(Records supplied):
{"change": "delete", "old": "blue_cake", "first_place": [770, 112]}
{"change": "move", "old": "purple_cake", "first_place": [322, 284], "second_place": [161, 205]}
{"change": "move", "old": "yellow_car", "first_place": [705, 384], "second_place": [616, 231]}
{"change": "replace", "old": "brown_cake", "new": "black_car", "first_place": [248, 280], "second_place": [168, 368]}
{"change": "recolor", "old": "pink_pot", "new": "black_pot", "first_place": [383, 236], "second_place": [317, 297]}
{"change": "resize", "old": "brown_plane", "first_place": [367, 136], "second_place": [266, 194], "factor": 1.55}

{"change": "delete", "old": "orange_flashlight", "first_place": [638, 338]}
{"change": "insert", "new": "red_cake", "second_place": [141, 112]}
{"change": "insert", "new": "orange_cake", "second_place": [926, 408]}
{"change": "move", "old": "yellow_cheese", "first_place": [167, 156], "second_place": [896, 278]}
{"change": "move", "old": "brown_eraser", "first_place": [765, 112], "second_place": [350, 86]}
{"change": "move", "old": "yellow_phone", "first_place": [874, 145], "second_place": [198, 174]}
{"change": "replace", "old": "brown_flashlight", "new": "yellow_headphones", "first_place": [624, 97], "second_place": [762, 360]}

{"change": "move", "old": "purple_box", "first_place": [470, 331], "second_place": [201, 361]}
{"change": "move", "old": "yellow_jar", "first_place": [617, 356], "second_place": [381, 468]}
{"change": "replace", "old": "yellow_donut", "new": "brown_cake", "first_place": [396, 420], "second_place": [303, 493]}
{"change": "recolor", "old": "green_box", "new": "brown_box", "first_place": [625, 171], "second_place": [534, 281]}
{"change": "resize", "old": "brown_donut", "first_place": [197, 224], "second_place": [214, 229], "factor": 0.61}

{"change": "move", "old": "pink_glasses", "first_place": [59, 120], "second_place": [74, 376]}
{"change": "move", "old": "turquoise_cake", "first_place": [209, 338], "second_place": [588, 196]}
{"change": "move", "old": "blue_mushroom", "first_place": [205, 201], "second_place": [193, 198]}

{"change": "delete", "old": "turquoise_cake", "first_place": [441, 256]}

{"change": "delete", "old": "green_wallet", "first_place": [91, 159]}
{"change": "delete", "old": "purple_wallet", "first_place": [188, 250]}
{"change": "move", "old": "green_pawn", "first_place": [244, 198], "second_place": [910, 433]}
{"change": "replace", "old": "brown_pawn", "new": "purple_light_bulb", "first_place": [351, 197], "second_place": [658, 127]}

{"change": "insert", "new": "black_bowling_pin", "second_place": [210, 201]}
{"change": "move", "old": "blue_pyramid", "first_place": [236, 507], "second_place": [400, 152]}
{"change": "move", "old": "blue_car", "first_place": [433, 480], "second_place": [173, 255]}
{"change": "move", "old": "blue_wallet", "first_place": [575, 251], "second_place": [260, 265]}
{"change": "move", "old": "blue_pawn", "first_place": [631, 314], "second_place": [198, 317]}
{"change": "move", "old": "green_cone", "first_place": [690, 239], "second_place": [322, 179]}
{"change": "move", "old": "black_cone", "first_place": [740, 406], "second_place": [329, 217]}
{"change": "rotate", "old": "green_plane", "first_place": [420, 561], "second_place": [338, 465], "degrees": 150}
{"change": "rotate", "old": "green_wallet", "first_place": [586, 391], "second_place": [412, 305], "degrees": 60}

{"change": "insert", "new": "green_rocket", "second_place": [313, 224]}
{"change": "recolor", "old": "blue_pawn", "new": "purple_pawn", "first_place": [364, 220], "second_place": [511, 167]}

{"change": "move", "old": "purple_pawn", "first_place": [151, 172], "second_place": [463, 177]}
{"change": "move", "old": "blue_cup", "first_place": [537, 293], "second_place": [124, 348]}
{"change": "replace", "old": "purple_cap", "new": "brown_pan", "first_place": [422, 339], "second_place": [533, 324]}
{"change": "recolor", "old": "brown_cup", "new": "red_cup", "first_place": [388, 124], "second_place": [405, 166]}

(What to do):
Print the whole listing once more, exactly as it stands.

(Task result):
{"change": "delete", "old": "blue_cake", "first_place": [770, 112]}
{"change": "move", "old": "purple_cake", "first_place": [322, 284], "second_place": [161, 205]}
{"change": "move", "old": "yellow_car", "first_place": [705, 384], "second_place": [616, 231]}
{"change": "replace", "old": "brown_cake", "new": "black_car", "first_place": [248, 280], "second_place": [168, 368]}
{"change": "recolor", "old": "pink_pot", "new": "black_pot", "first_place": [383, 236], "second_place": [317, 297]}
{"change": "resize", "old": "brown_plane", "first_place": [367, 136], "second_place": [266, 194], "factor": 1.55}

{"change": "delete", "old": "orange_flashlight", "first_place": [638, 338]}
{"change": "insert", "new": "red_cake", "second_place": [141, 112]}
{"change": "insert", "new": "orange_cake", "second_place": [926, 408]}
{"change": "move", "old": "yellow_cheese", "first_place": [167, 156], "second_place": [896, 278]}
{"change": "move", "old": "brown_eraser", "first_place": [765, 112], "second_place": [350, 86]}
{"change": "move", "old": "yellow_phone", "first_place": [874, 145], "second_place": [198, 174]}
{"change": "replace", "old": "brown_flashlight", "new": "yellow_headphones", "first_place": [624, 97], "second_place": [762, 360]}

{"change": "move", "old": "purple_box", "first_place": [470, 331], "second_place": [201, 361]}
{"change": "move", "old": "yellow_jar", "first_place": [617, 356], "second_place": [381, 468]}
{"change": "replace", "old": "yellow_donut", "new": "brown_cake", "first_place": [396, 420], "second_place": [303, 493]}
{"change": "recolor", "old": "green_box", "new": "brown_box", "first_place": [625, 171], "second_place": [534, 281]}
{"change": "resize", "old": "brown_donut", "first_place": [197, 224], "second_place": [214, 229], "factor": 0.61}

{"change": "move", "old": "pink_glasses", "first_place": [59, 120], "second_place": [74, 376]}
{"change": "move", "old": "turquoise_cake", "first_place": [209, 338], "second_place": [588, 196]}
{"change": "move", "old": "blue_mushroom", "first_place": [205, 201], "second_place": [193, 198]}

{"change": "delete", "old": "turquoise_cake", "first_place": [441, 256]}

{"change": "delete", "old": "green_wallet", "first_place": [91, 159]}
{"change": "delete", "old": "purple_wallet", "first_place": [188, 250]}
{"change": "move", "old": "green_pawn", "first_place": [244, 198], "second_place": [910, 433]}
{"change": "replace", "old": "brown_pawn", "new": "purple_light_bulb", "first_place": [351, 197], "second_place": [658, 127]}

{"change": "insert", "new": "black_bowling_pin", "second_place": [210, 201]}
{"change": "move", "old": "blue_pyramid", "first_place": [236, 507], "second_place": [400, 152]}
{"change": "move", "old": "blue_car", "first_place": [433, 480], "second_place": [173, 255]}
{"change": "move", "old": "blue_wallet", "first_place": [575, 251], "second_place": [260, 265]}
{"change": "move", "old": "blue_pawn", "first_place": [631, 314], "second_place": [198, 317]}
{"change": "move", "old": "green_cone", "first_place": [690, 239], "second_place": [322, 179]}
{"change": "move", "old": "black_cone", "first_place": [740, 406], "second_place": [329, 217]}
{"change": "rotate", "old": "green_plane", "first_place": [420, 561], "second_place": [338, 465], "degrees": 150}
{"change": "rotate", "old": "green_wallet", "first_place": [586, 391], "second_place": [412, 305], "degrees": 60}

{"change": "insert", "new": "green_rocket", "second_place": [313, 224]}
{"change": "recolor", "old": "blue_pawn", "new": "purple_pawn", "first_place": [364, 220], "second_place": [511, 167]}

{"change": "move", "old": "purple_pawn", "first_place": [151, 172], "second_place": [463, 177]}
{"change": "move", "old": "blue_cup", "first_place": [537, 293], "second_place": [124, 348]}
{"change": "replace", "old": "purple_cap", "new": "brown_pan", "first_place": [422, 339], "second_place": [533, 324]}
{"change": "recolor", "old": "brown_cup", "new": "red_cup", "first_place": [388, 124], "second_place": [405, 166]}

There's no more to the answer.